┌─ EXERCISE INPUTS

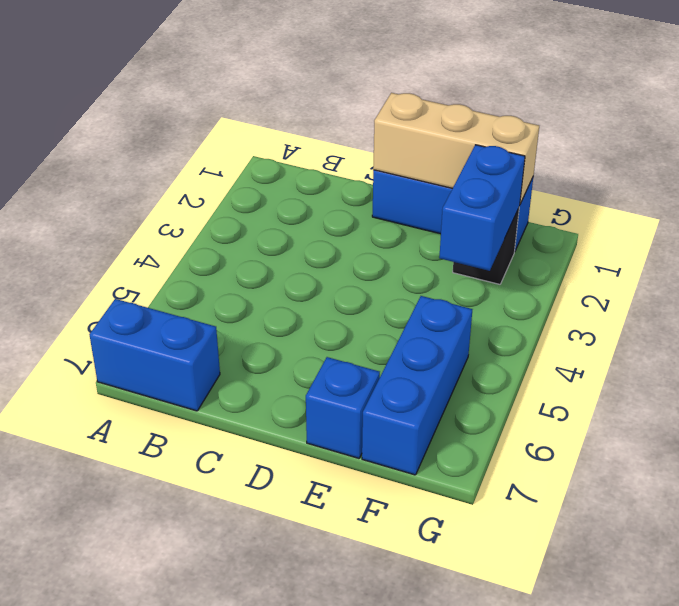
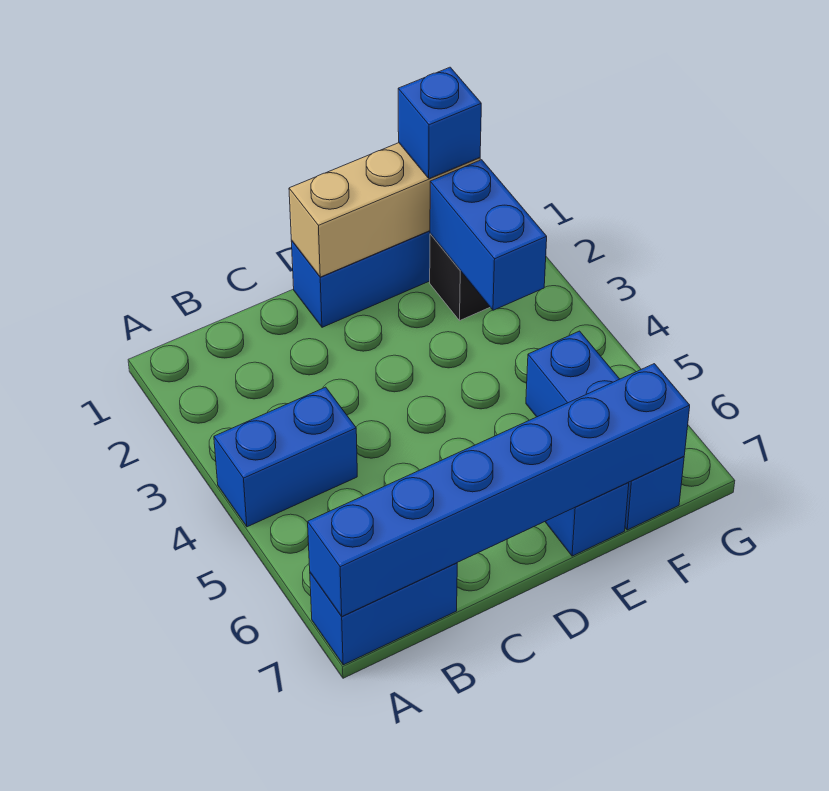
none -> blue brick A4:B4 level 1
none -> blue brick A7:F7 level 2
none -> blue brick F1 level 3

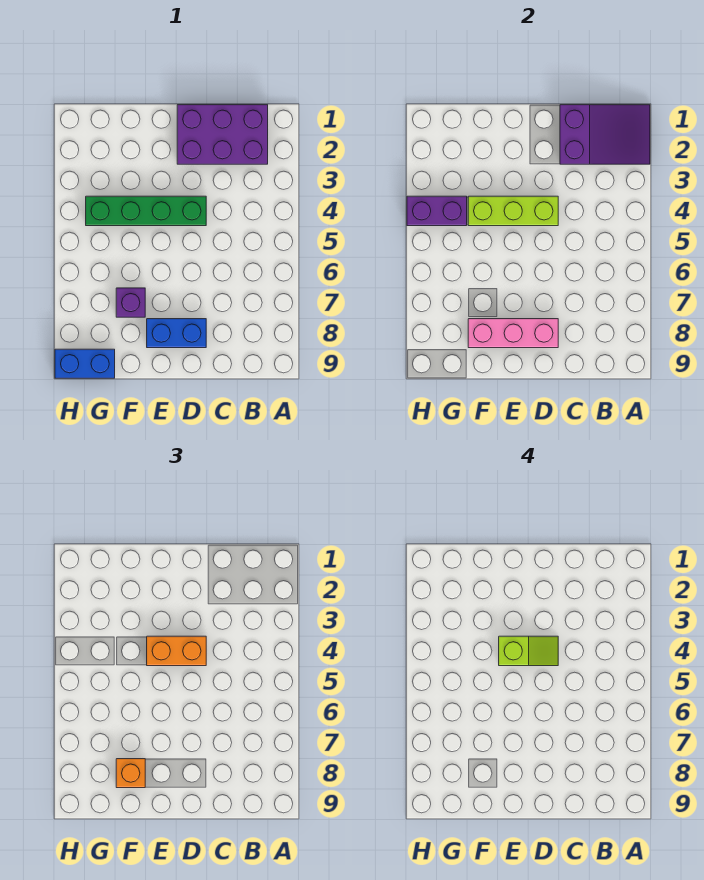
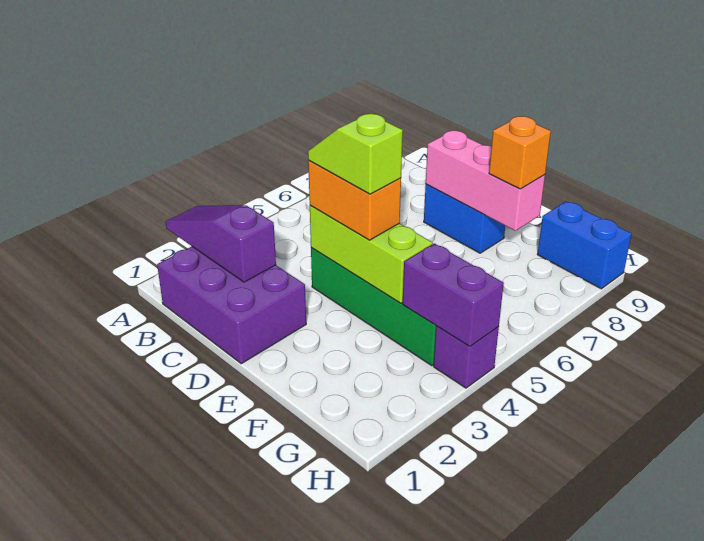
purple slope A1:C2 level 2 top C -> purple slope A2:C2 level 2 top C
purple brick F7 level 1 -> purple brick H4 level 1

└─

## ASSIGNMENT
The whole listing should be restated word for word, with no pictures.

## THE COMPLETED TASK
none -> blue brick A4:B4 level 1
none -> blue brick A7:F7 level 2
none -> blue brick F1 level 3

purple slope A1:C2 level 2 top C -> purple slope A2:C2 level 2 top C
purple brick F7 level 1 -> purple brick H4 level 1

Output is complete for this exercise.